→ **What is required**: The data below should be restated word for word, pictures omitted.

→ **Source material**:

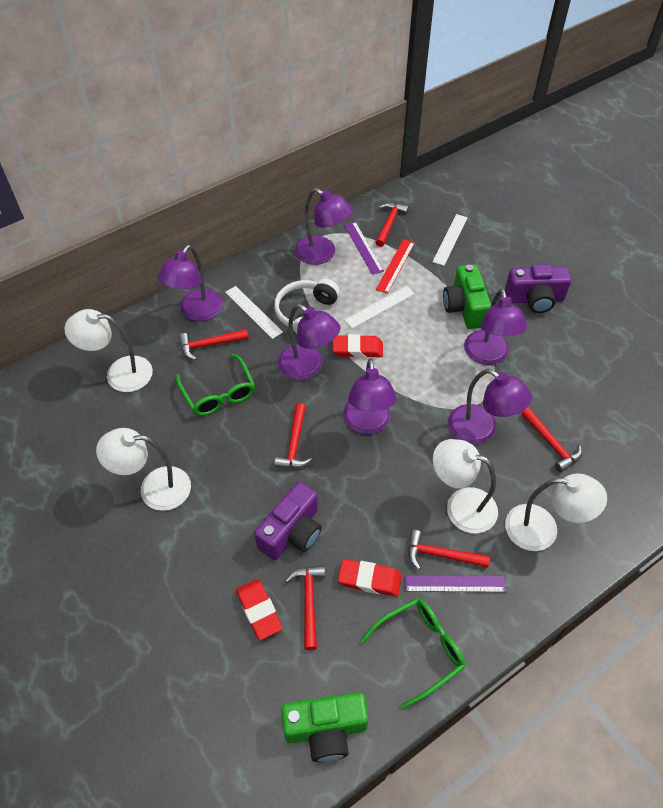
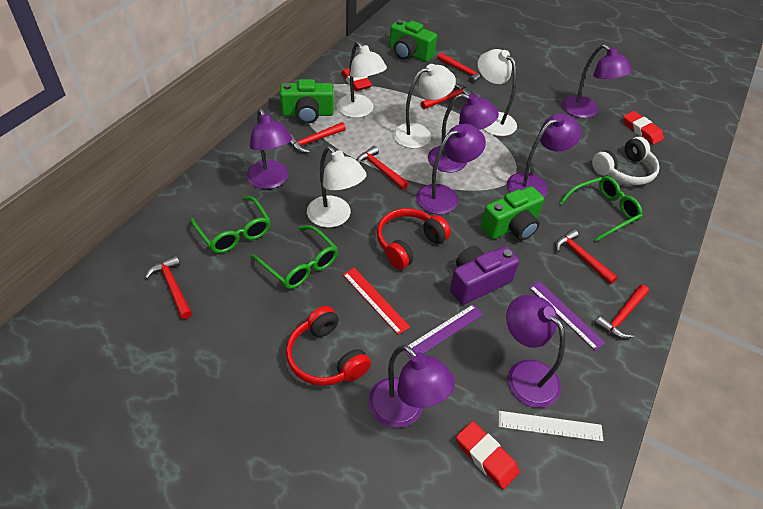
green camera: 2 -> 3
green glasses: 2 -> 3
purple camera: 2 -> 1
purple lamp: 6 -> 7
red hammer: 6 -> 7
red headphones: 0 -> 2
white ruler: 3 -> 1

→ **Written response**:
green camera: 2 -> 3
green glasses: 2 -> 3
purple camera: 2 -> 1
purple lamp: 6 -> 7
red hammer: 6 -> 7
red headphones: 0 -> 2
white ruler: 3 -> 1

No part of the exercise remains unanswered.